[Records contained in a dataset]
******************************

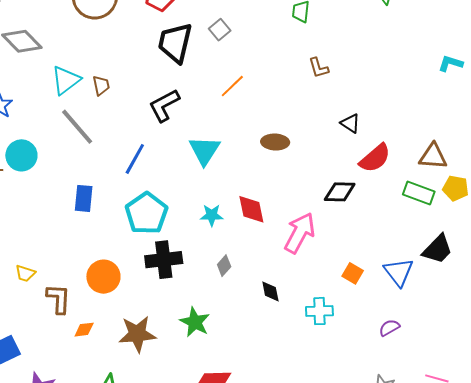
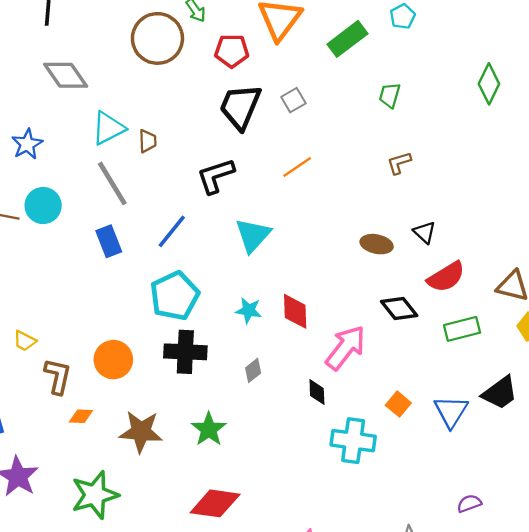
brown L-shape: (319, 68) -> (399, 163), turned 80
brown ellipse: (275, 142) -> (377, 244), moved
black diamond: (340, 192) -> (399, 309), turned 40
green rectangle: (419, 193) -> (462, 329), moved, turned -44
blue rectangle: (84, 198) -> (109, 241), moved, turned -36
black diamond: (270, 291) -> (317, 392), moved
cyan cross: (319, 311) -> (353, 441), size x1.4
purple semicircle: (389, 328) -> (469, 503), moved

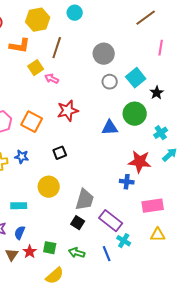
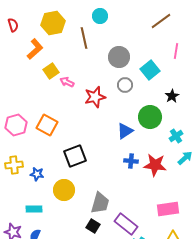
cyan circle: (75, 13) -> (100, 16), moved
orange L-shape: (20, 46) -> (35, 49), turned -50
brown line: (57, 48) -> (84, 38), moved, turned -30
cyan square: (136, 78) -> (150, 70), moved
red star: (68, 111) -> (95, 97), moved
blue triangle: (110, 128) -> (125, 131), turned -30
black square: (60, 153) -> (75, 156), size x1.6
blue star: (22, 157) -> (37, 174), moved
blue cross: (127, 182) -> (131, 161), moved

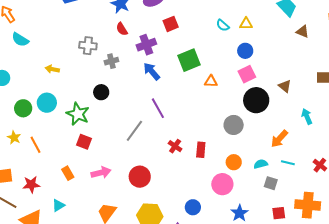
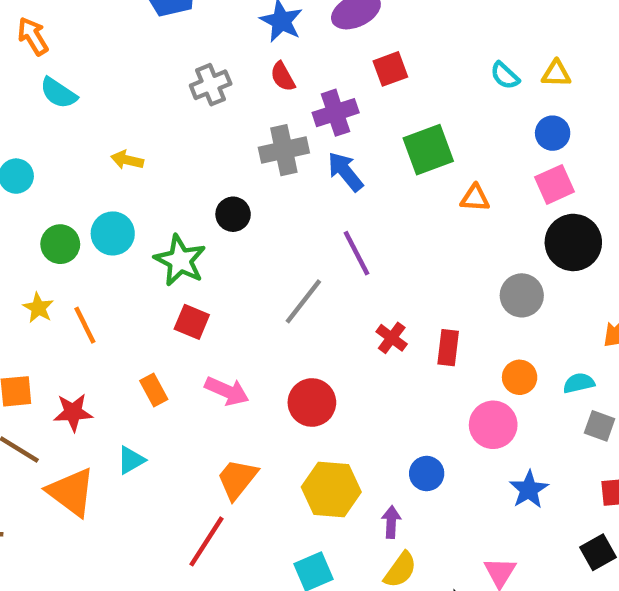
gray cross: (88, 46) -> (211, 85), moved, turned -30
gray cross: (111, 61) -> (284, 150), moved, size x1.5
pink arrow: (101, 173) -> (227, 391), turned 36

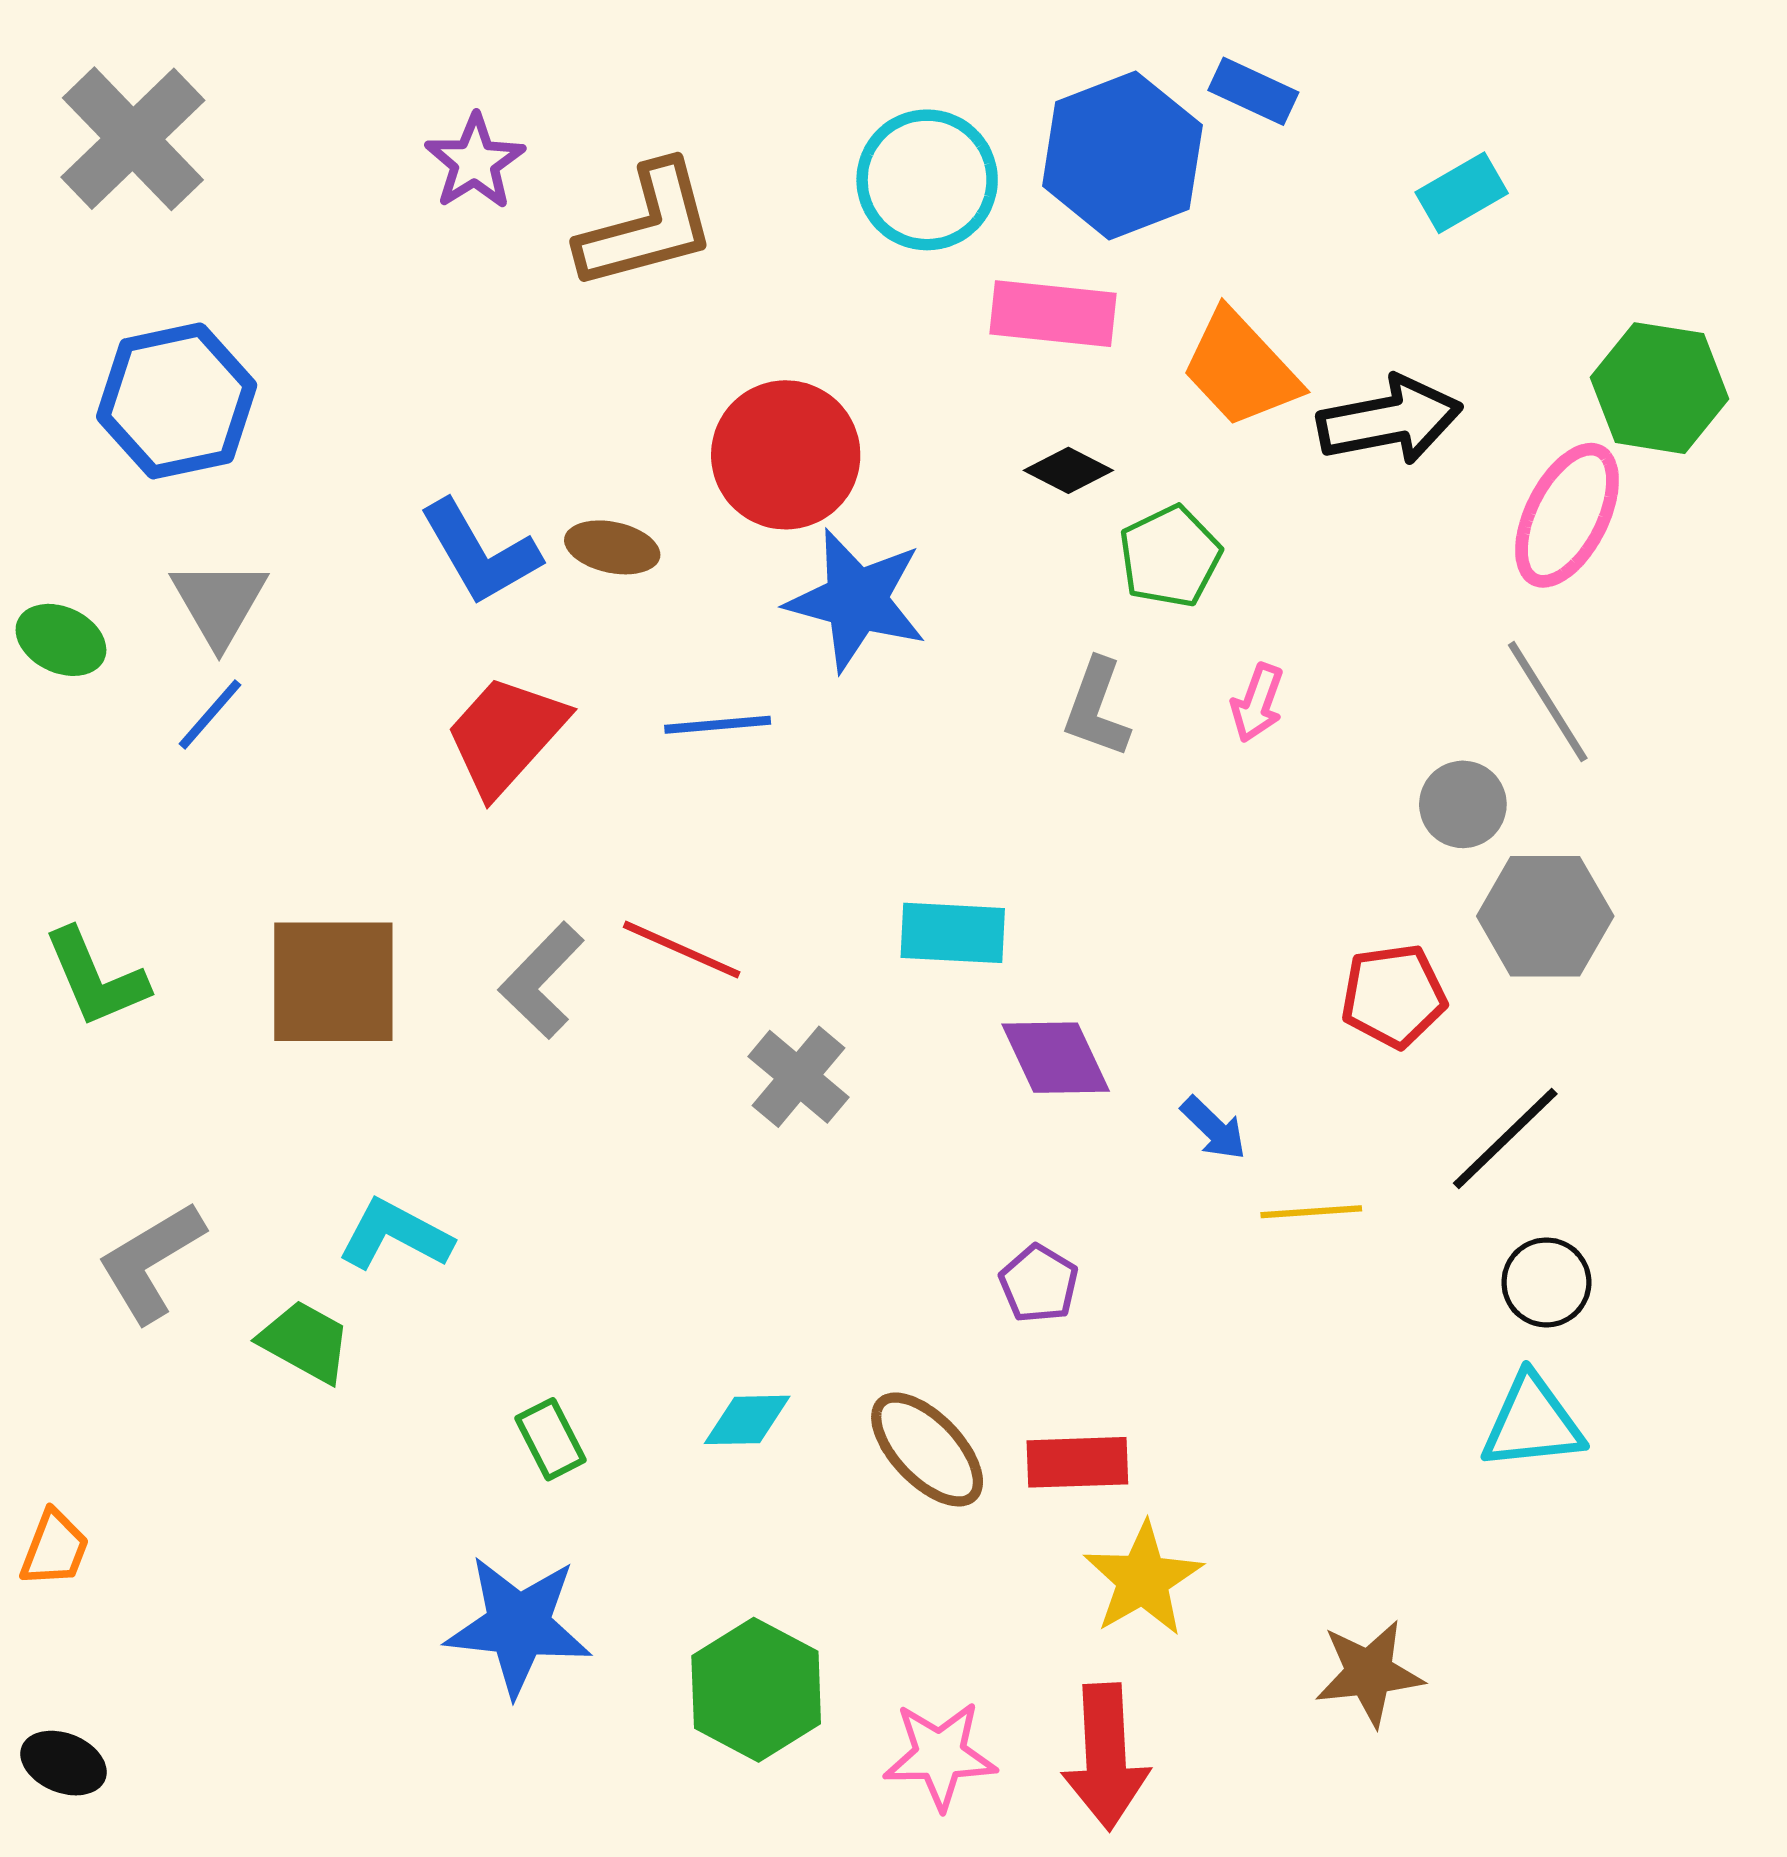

******************************

Print all entries exactly, without images.

> _EXERCISE SOLUTION_:
brown L-shape: (319, 68) -> (399, 163), turned 80
brown ellipse: (275, 142) -> (377, 244), moved
black diamond: (340, 192) -> (399, 309), turned 40
green rectangle: (419, 193) -> (462, 329), moved, turned -44
blue rectangle: (84, 198) -> (109, 241), moved, turned -36
black diamond: (270, 291) -> (317, 392), moved
cyan cross: (319, 311) -> (353, 441), size x1.4
purple semicircle: (389, 328) -> (469, 503), moved

cyan circle: (75, 13) -> (100, 16), moved
orange L-shape: (20, 46) -> (35, 49), turned -50
brown line: (57, 48) -> (84, 38), moved, turned -30
cyan square: (136, 78) -> (150, 70), moved
red star: (68, 111) -> (95, 97), moved
blue triangle: (110, 128) -> (125, 131), turned -30
black square: (60, 153) -> (75, 156), size x1.6
blue star: (22, 157) -> (37, 174), moved
blue cross: (127, 182) -> (131, 161), moved

gray cross: (88, 46) -> (211, 85), moved, turned -30
gray cross: (111, 61) -> (284, 150), moved, size x1.5
pink arrow: (101, 173) -> (227, 391), turned 36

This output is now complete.